_Required work_: From the listing, collect all lines containing the word "button".

_Data_:
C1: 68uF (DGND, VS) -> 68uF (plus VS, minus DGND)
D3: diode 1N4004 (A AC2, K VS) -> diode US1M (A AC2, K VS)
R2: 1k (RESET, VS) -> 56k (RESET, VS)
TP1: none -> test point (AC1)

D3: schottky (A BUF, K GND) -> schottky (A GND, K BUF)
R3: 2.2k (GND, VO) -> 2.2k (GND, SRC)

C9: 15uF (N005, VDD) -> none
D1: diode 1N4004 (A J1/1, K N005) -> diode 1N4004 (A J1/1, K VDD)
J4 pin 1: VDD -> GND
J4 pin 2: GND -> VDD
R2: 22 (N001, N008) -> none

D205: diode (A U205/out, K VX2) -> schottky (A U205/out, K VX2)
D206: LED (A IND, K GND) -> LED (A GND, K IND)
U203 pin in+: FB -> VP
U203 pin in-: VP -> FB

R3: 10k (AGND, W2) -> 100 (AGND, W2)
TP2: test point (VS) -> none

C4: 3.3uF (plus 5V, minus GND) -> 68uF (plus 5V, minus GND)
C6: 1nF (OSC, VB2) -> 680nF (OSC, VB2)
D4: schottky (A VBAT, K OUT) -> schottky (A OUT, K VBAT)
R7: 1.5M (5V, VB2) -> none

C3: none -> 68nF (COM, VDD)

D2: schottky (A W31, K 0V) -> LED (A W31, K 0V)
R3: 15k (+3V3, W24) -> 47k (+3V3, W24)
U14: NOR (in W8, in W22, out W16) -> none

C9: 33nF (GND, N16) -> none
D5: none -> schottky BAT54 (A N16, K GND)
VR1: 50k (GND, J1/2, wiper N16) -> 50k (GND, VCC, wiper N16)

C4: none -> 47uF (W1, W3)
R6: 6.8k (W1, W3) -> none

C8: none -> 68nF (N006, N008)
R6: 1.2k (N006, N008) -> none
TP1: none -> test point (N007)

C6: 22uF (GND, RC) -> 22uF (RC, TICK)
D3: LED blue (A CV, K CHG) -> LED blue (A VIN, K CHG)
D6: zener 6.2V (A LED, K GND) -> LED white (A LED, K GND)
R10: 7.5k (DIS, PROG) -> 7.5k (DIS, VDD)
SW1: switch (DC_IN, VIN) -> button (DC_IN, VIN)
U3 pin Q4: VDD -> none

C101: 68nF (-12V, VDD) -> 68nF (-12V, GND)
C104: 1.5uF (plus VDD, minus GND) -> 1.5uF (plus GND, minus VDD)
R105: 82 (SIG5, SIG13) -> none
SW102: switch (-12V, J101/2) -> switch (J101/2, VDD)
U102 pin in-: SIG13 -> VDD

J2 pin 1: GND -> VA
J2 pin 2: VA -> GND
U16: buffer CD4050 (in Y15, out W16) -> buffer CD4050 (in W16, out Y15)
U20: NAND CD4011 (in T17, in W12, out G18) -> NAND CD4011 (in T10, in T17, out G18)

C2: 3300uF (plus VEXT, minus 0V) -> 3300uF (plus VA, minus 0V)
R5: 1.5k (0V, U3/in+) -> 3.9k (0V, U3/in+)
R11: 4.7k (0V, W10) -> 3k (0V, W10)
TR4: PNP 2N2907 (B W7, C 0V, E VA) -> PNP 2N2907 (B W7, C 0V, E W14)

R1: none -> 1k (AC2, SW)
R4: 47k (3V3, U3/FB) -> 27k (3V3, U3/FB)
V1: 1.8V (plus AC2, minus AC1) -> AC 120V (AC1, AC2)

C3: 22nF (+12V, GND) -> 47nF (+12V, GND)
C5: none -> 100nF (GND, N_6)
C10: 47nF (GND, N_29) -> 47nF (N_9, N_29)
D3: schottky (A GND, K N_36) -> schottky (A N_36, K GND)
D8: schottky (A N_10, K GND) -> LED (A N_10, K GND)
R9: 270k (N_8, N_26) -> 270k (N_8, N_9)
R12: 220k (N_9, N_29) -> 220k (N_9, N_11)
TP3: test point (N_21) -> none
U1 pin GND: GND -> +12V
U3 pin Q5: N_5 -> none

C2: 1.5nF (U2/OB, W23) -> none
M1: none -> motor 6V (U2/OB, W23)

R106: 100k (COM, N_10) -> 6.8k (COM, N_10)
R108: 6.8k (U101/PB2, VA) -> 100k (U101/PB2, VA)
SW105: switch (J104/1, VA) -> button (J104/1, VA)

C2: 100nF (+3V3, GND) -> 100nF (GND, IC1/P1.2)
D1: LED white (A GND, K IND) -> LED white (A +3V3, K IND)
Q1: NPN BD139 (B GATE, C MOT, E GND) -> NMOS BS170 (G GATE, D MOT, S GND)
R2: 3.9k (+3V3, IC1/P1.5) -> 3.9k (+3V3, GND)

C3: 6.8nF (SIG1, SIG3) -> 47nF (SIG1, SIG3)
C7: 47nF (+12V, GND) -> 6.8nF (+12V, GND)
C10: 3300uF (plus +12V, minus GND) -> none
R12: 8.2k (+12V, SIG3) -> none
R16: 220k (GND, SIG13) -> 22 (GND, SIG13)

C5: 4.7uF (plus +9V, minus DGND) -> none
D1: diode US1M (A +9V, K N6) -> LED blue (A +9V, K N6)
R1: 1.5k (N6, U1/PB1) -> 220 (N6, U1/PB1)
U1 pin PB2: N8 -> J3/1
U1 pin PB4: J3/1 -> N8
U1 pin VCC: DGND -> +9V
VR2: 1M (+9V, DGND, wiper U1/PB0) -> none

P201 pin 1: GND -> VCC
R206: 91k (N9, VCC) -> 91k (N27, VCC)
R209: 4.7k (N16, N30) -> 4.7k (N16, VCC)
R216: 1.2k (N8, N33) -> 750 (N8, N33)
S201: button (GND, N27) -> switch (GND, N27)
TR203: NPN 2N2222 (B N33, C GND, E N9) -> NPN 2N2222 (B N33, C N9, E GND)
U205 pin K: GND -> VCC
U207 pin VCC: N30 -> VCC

_Response to this exercise_:
SW1: switch (DC_IN, VIN) -> button (DC_IN, VIN)
SW105: switch (J104/1, VA) -> button (J104/1, VA)
S201: button (GND, N27) -> switch (GND, N27)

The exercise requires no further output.